### Assignment
Your answer must restate each entry below word for word, with no pictures in it.

### Data section

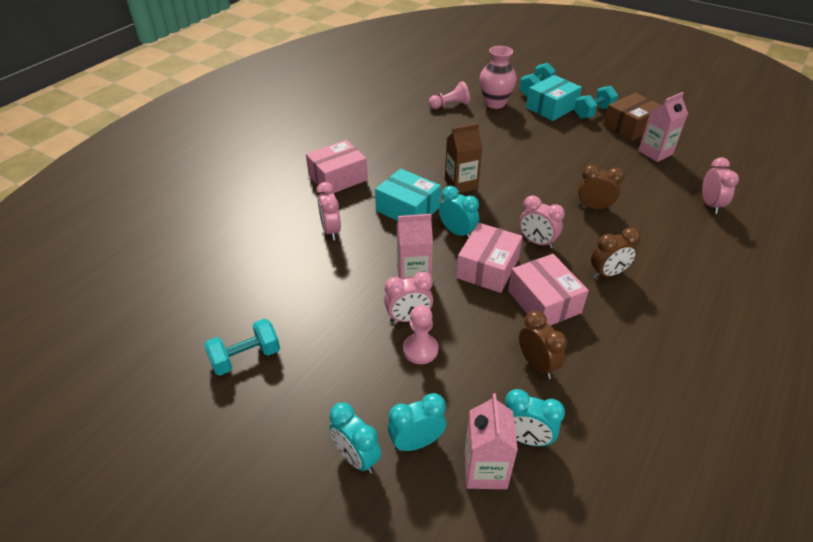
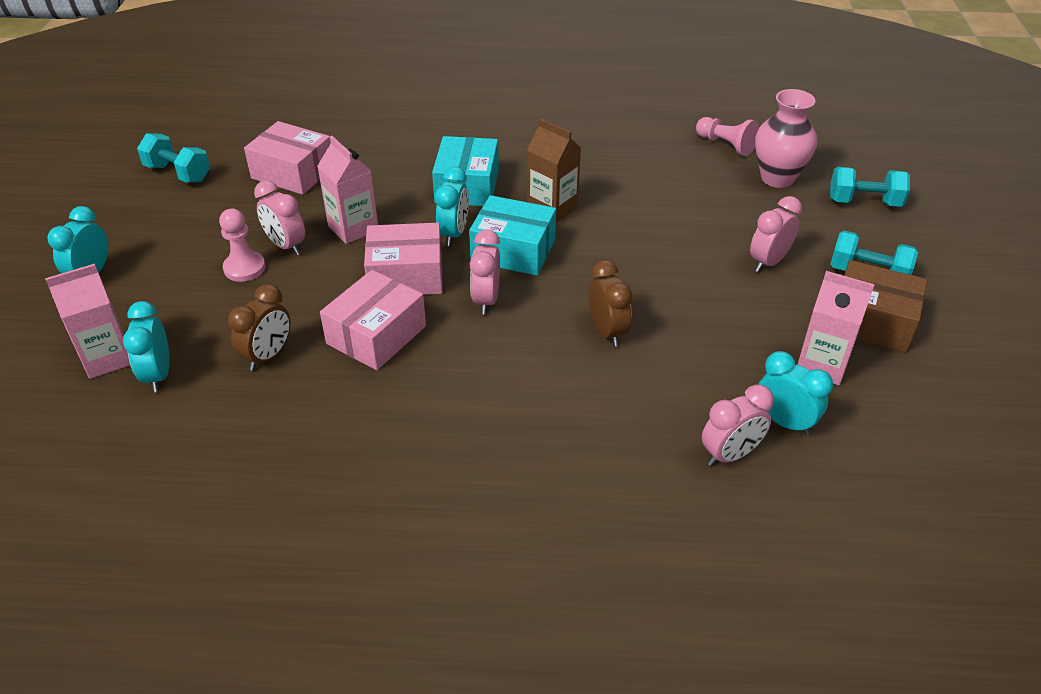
camera: 60 degrees right, 0 degrees up
(331, 231) = (387, 152): pink clock -> pink clock (768, 262)
(338, 178) = (482, 122): pink box -> pink box (293, 172)
(416, 442) = (123, 304): turquoise clock -> turquoise clock (784, 422)
(551, 107) = (830, 230): turquoise box -> turquoise box (513, 250)
(608, 274) = (469, 377): brown clock -> none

### Exercise solution
camera: 60 degrees right, 0 degrees up
(331, 231) = (387, 152): pink clock -> pink clock (768, 262)
(338, 178) = (482, 122): pink box -> pink box (293, 172)
(416, 442) = (123, 304): turquoise clock -> turquoise clock (784, 422)
(551, 107) = (830, 230): turquoise box -> turquoise box (513, 250)
(608, 274) = (469, 377): brown clock -> none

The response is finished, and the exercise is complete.